- What needs to be done
Everything from the line containing "RADIO pin SCK: D4 -> D2" through the last line of the data below should be set down exactly, and nothing else.

- Data
════════════════════

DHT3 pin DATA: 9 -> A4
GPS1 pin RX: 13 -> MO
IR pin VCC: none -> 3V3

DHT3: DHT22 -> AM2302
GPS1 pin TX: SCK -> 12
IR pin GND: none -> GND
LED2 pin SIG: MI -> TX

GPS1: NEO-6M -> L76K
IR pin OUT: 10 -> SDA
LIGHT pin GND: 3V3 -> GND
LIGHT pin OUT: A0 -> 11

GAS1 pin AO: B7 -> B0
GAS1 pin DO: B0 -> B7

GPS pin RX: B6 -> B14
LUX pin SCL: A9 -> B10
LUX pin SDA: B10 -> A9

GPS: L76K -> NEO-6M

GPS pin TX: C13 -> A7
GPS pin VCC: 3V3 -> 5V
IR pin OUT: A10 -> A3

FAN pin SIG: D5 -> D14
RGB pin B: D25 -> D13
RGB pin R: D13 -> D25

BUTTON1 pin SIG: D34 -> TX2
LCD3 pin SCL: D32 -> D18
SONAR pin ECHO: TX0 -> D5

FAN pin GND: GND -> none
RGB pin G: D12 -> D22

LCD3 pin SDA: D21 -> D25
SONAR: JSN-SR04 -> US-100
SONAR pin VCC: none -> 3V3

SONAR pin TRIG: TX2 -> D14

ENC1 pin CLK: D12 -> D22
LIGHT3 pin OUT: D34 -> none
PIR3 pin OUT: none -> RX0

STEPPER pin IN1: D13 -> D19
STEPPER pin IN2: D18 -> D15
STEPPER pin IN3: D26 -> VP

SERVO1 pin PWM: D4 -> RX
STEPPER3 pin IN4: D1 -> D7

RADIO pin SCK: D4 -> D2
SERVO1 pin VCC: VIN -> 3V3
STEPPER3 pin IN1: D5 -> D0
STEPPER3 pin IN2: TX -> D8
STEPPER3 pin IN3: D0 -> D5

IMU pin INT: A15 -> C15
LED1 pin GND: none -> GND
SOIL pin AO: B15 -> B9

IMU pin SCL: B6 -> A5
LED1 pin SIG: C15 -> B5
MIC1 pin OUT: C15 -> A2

════════════════════

- Task result
RADIO pin SCK: D4 -> D2
SERVO1 pin VCC: VIN -> 3V3
STEPPER3 pin IN1: D5 -> D0
STEPPER3 pin IN2: TX -> D8
STEPPER3 pin IN3: D0 -> D5

IMU pin INT: A15 -> C15
LED1 pin GND: none -> GND
SOIL pin AO: B15 -> B9

IMU pin SCL: B6 -> A5
LED1 pin SIG: C15 -> B5
MIC1 pin OUT: C15 -> A2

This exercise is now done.